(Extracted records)
-- Start --

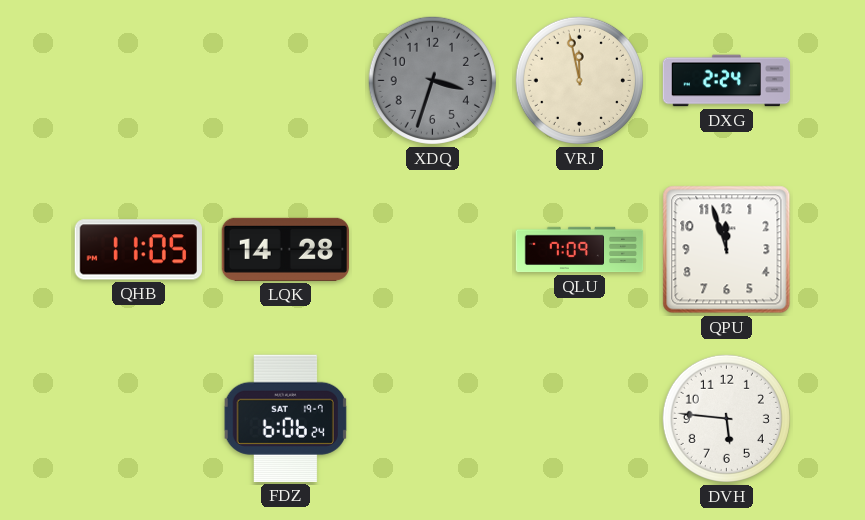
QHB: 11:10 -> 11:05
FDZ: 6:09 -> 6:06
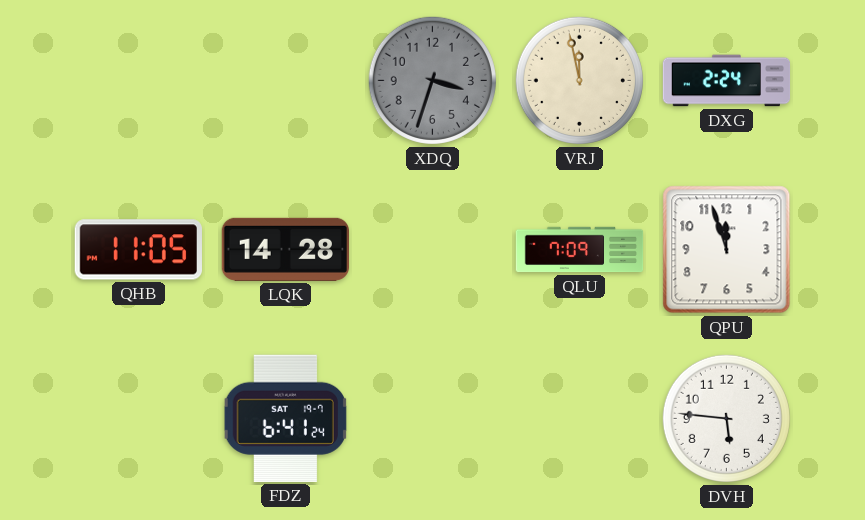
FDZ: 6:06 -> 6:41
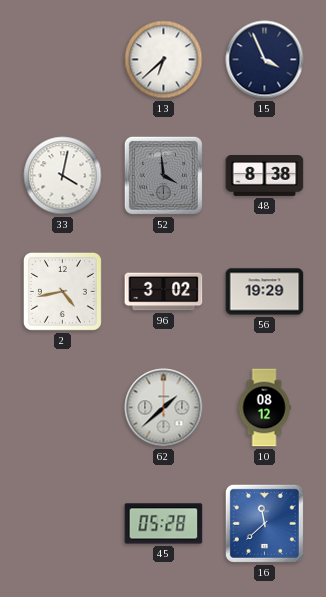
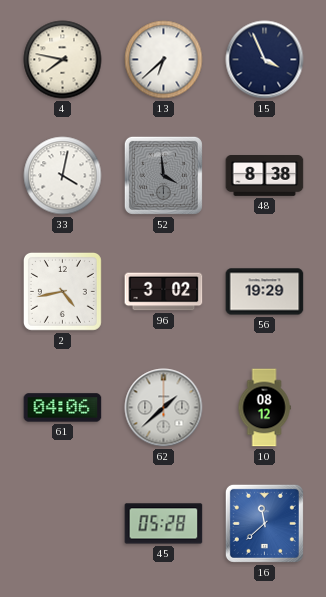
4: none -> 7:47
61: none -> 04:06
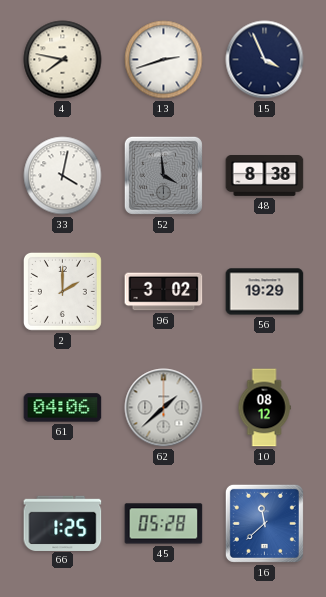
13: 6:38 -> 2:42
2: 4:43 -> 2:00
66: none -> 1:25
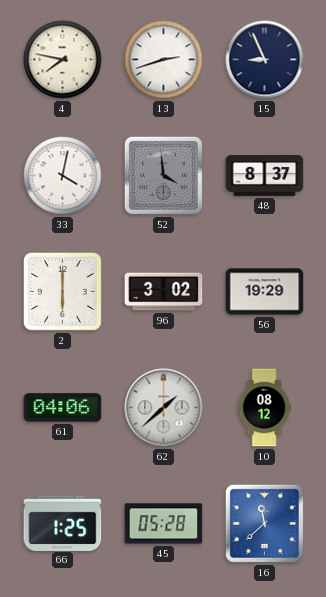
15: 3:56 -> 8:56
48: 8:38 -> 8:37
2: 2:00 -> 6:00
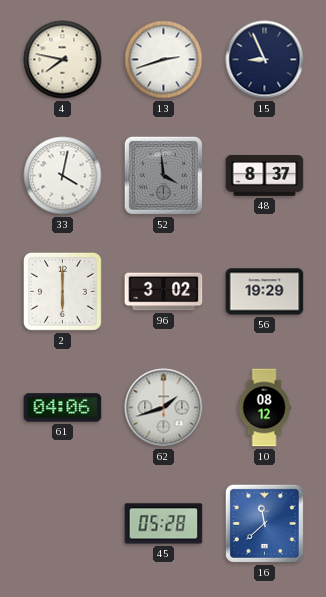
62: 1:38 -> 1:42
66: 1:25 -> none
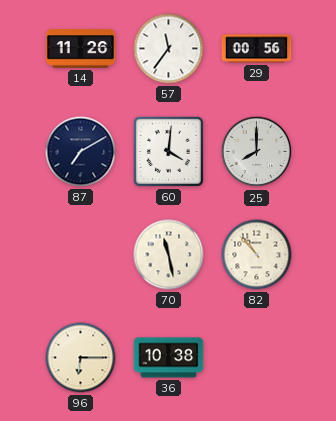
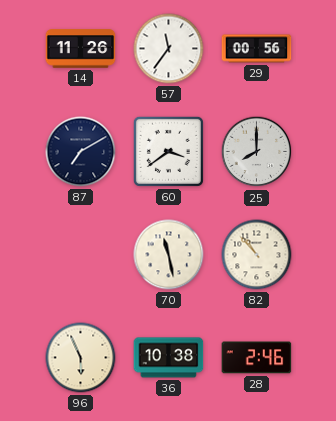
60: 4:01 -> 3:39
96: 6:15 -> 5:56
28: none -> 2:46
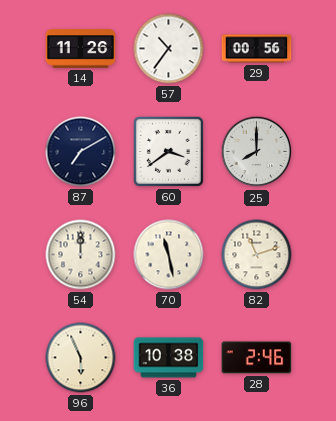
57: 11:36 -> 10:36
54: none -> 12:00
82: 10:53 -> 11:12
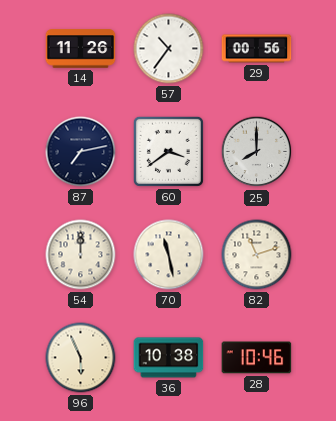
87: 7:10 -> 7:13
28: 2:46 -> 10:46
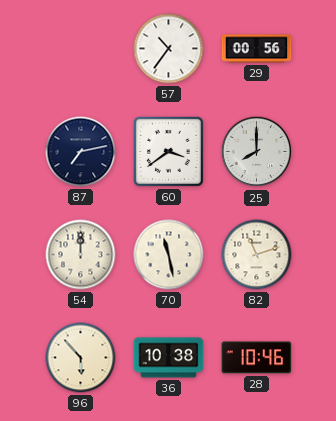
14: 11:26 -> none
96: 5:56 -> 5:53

-- End --

* _TASK STATEMENT_
Pick out every line of the material above that contains the string "none". Copy each such line in full.

* _EXPECTED ANSWER_
4: none -> 7:47
61: none -> 04:06
66: none -> 1:25
66: 1:25 -> none
28: none -> 2:46
54: none -> 12:00
14: 11:26 -> none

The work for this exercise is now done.